What the exercise asks |
The lines from the one containing "D4: diode (A" through the final line of the data below must be written out exactly, both included, and nothing more.

Extracted entries |
BEGIN
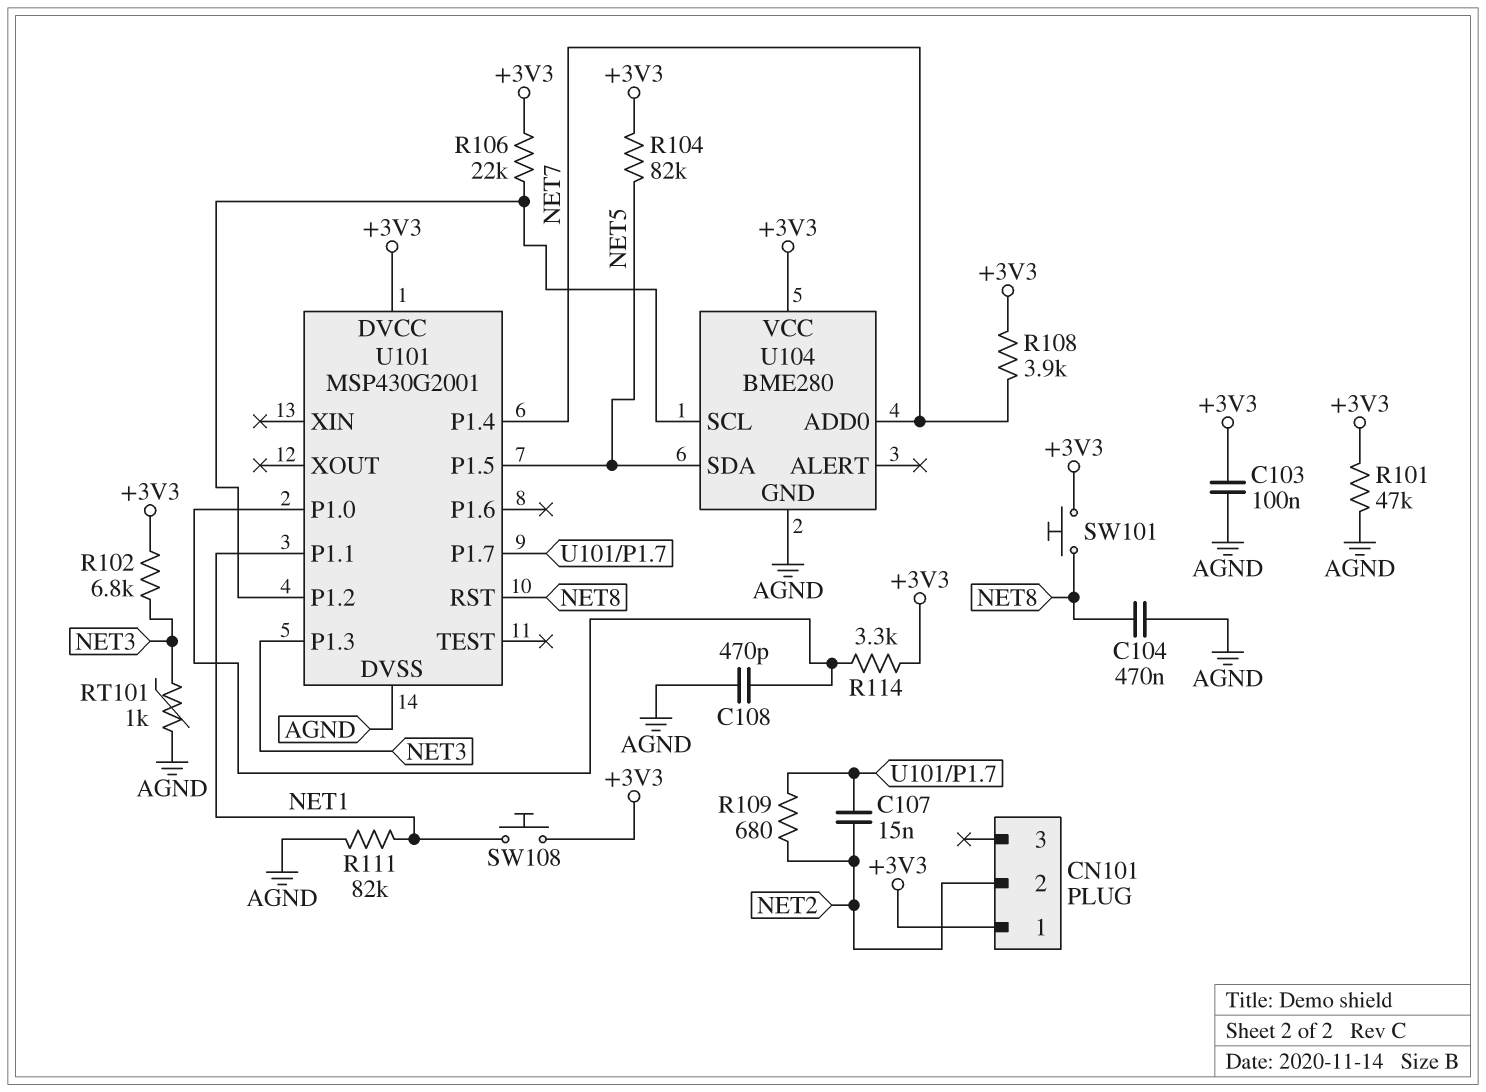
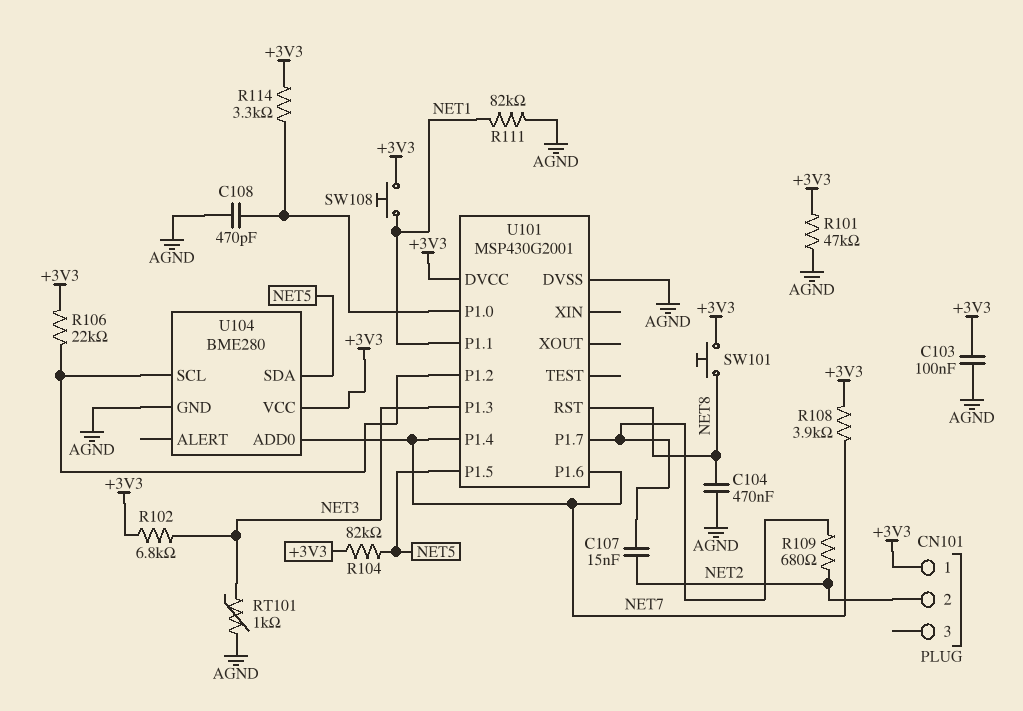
U101 pin P1.6: none -> NET7

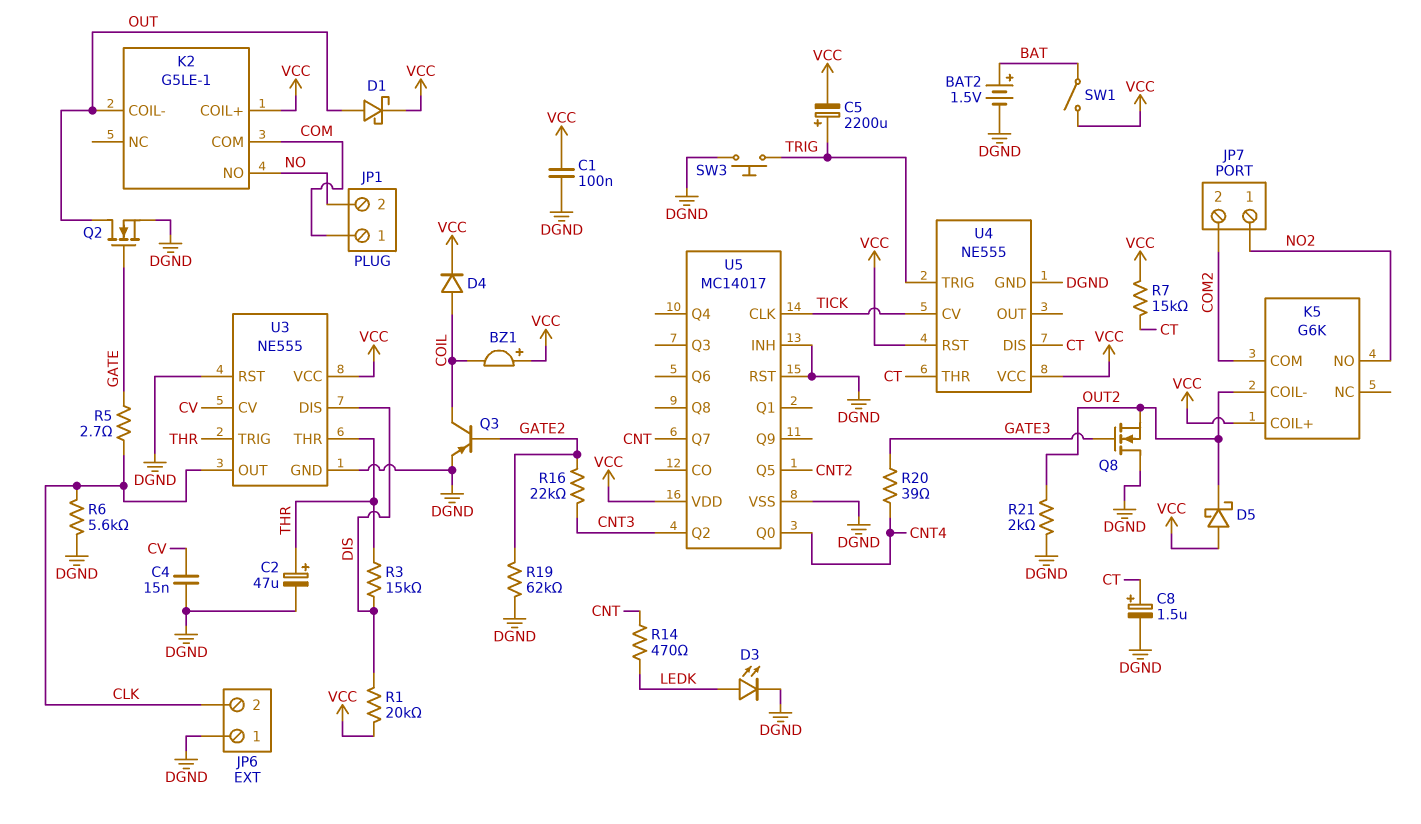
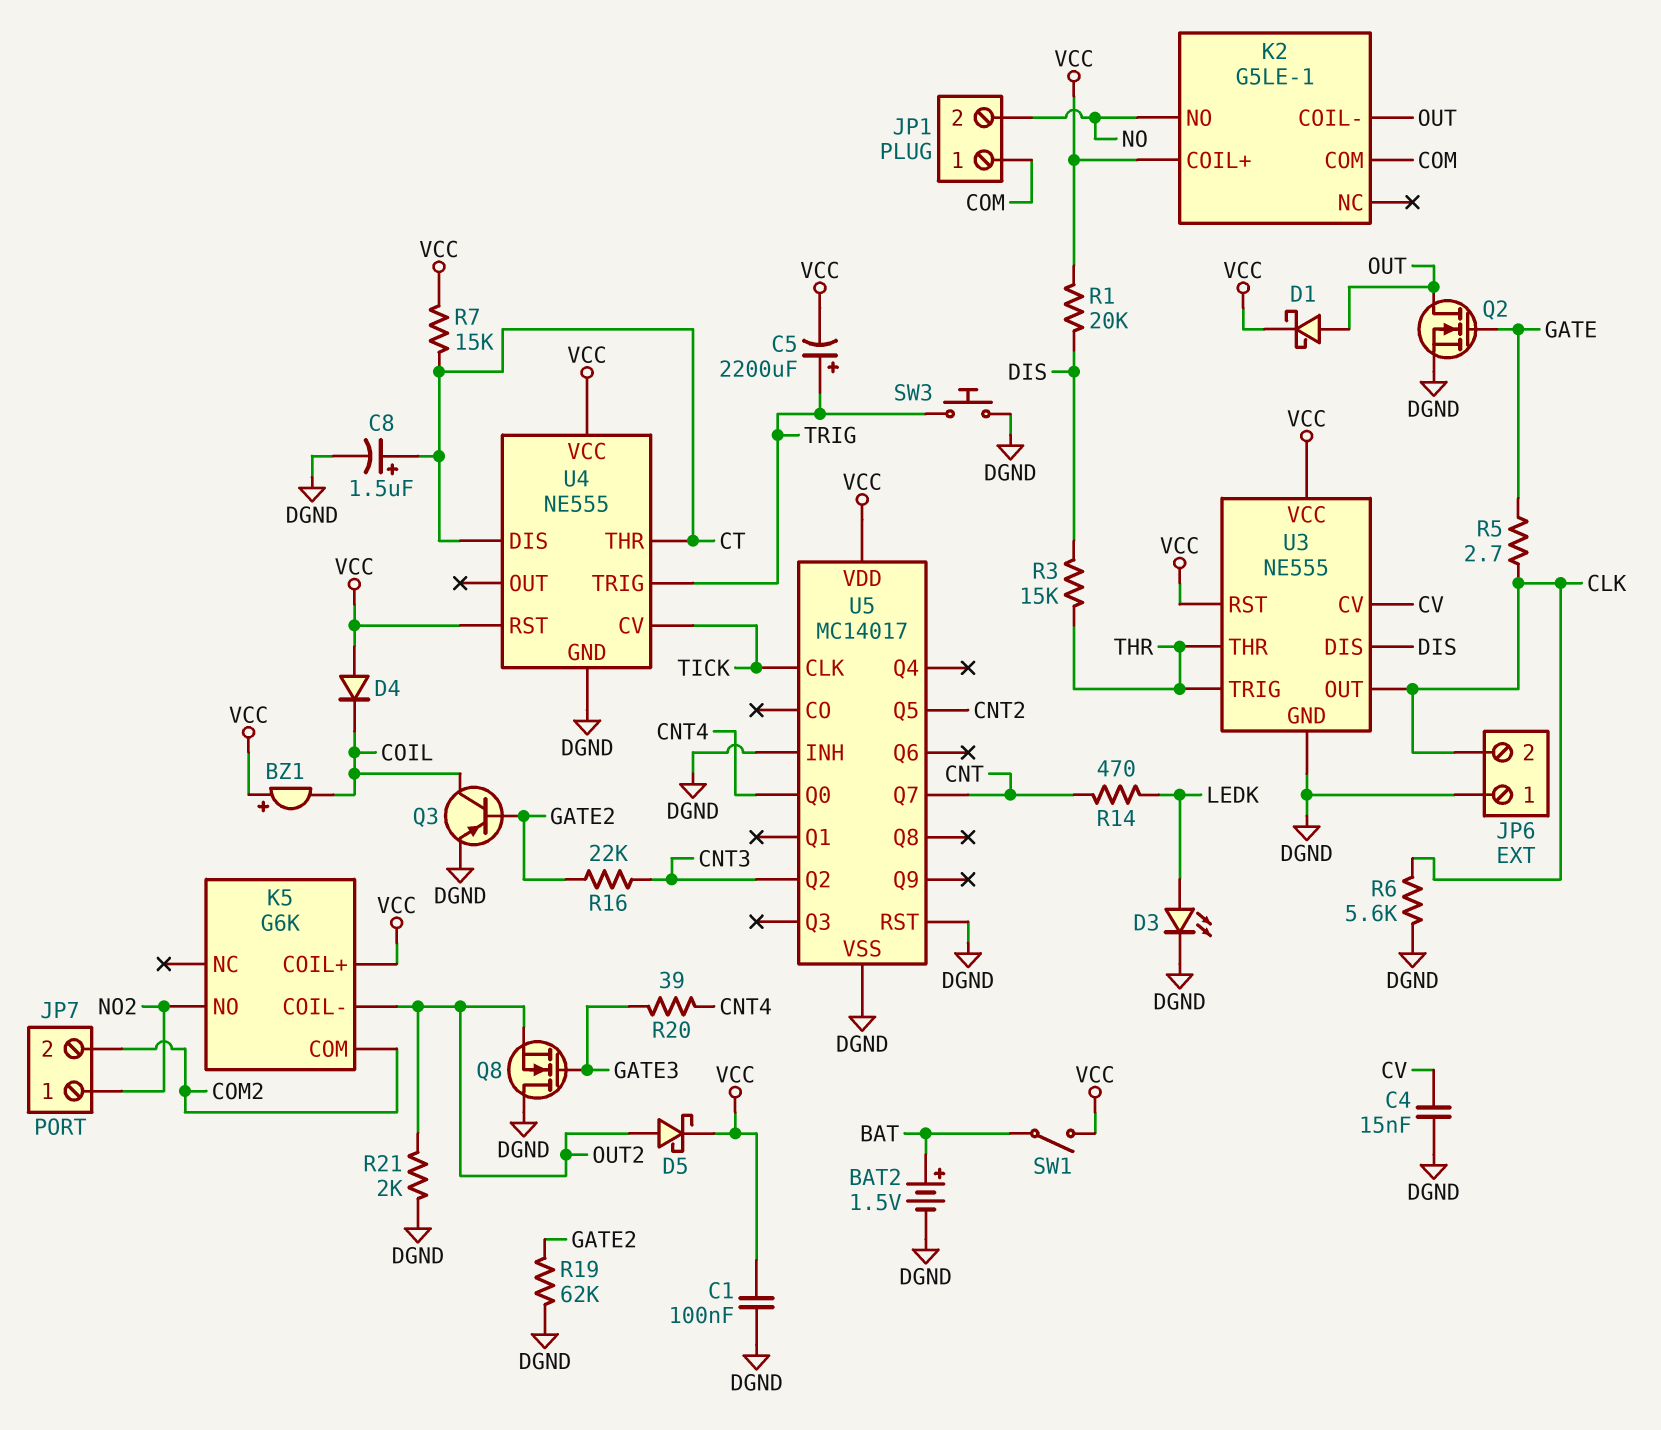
C2: 47uF (plus THR, minus DGND) -> none
D4: diode (A COIL, K VCC) -> diode (A VCC, K COIL)
D5: schottky (A VCC, K OUT2) -> schottky (A OUT2, K VCC)
U3 pin RST: DGND -> VCC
END
Exercise response |
D4: diode (A COIL, K VCC) -> diode (A VCC, K COIL)
D5: schottky (A VCC, K OUT2) -> schottky (A OUT2, K VCC)
U3 pin RST: DGND -> VCC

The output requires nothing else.